Task statement —
The expected output is the line with "blue pot: 2 -> 1" followed by every remaining line of the entries, all repeated exactly.

+===+

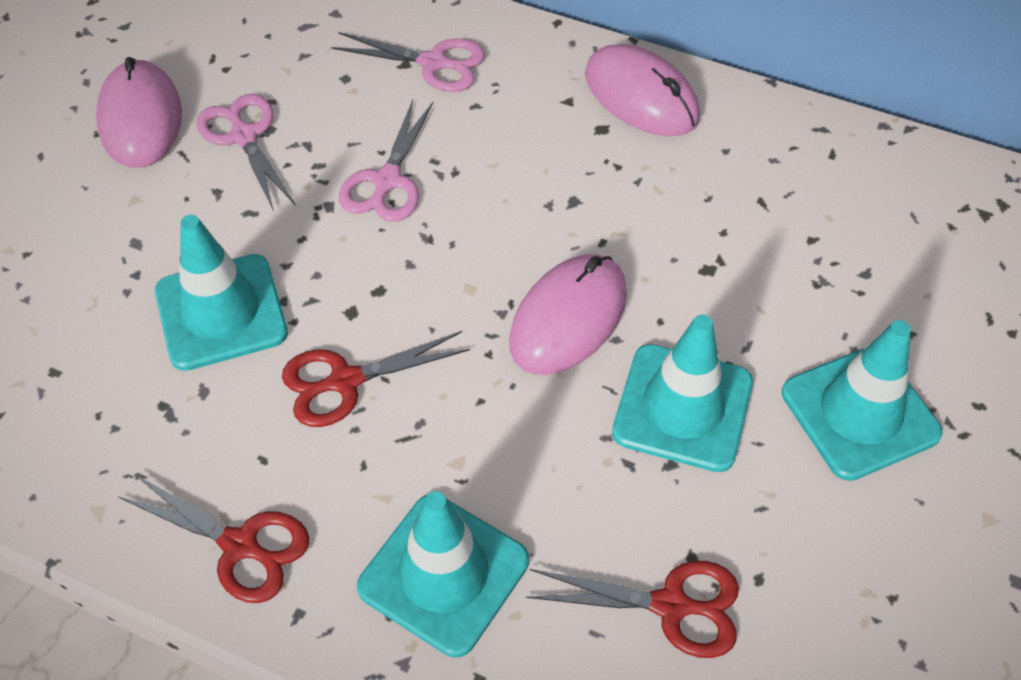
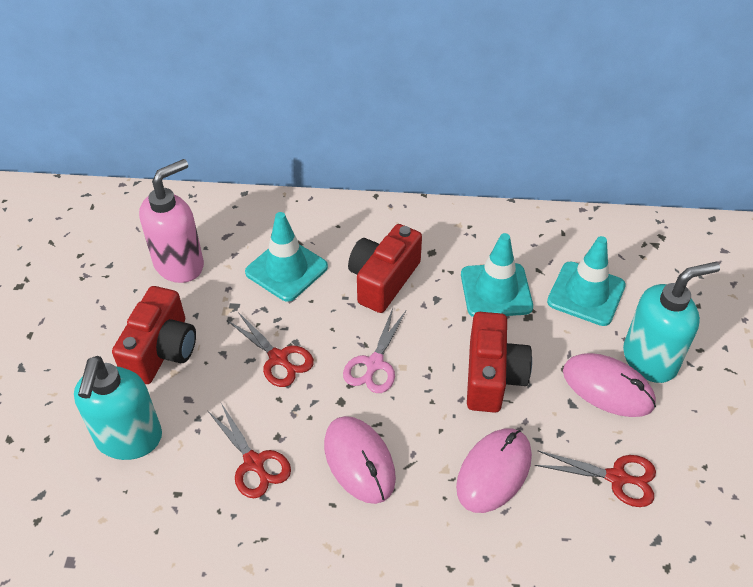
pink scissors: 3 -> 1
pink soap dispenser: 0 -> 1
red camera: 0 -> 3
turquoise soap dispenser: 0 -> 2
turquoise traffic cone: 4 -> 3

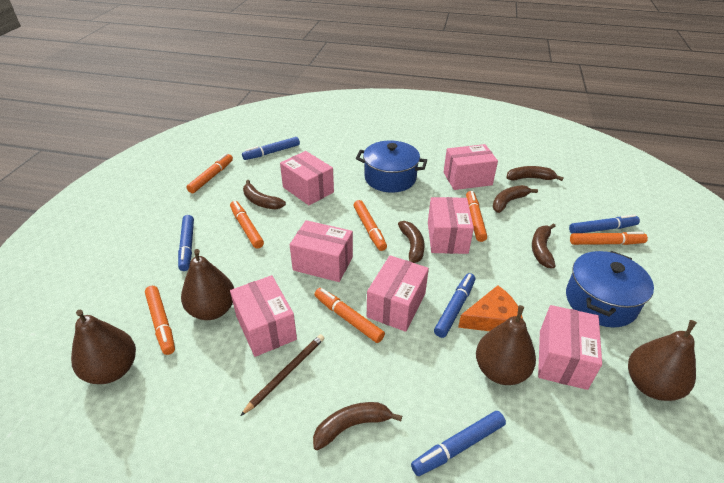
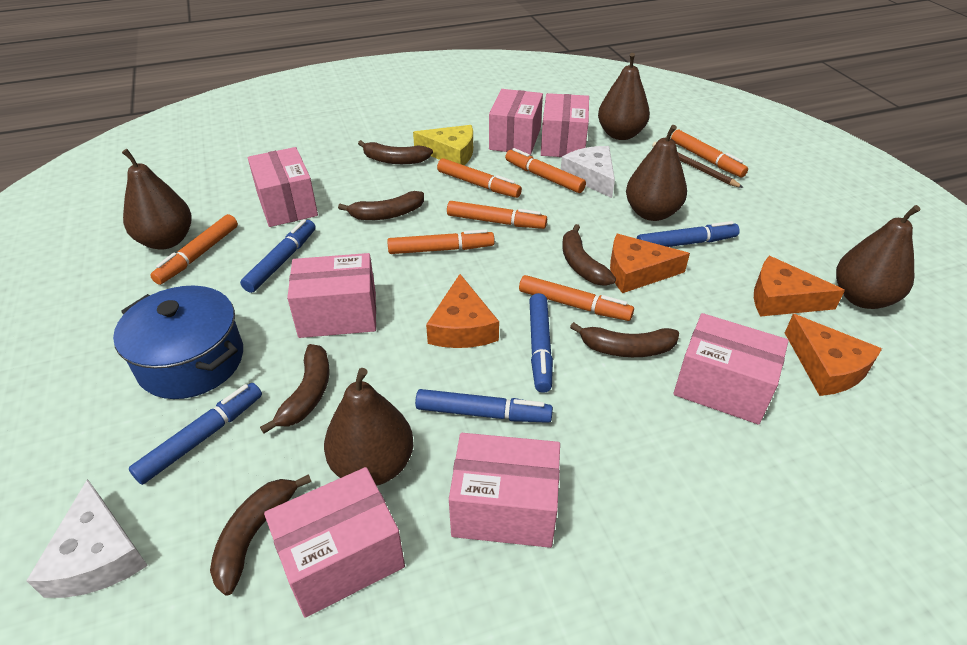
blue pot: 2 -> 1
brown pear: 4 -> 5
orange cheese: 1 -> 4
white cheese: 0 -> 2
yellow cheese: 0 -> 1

+===+

Answer for this exercise —
blue pot: 2 -> 1
brown pear: 4 -> 5
orange cheese: 1 -> 4
white cheese: 0 -> 2
yellow cheese: 0 -> 1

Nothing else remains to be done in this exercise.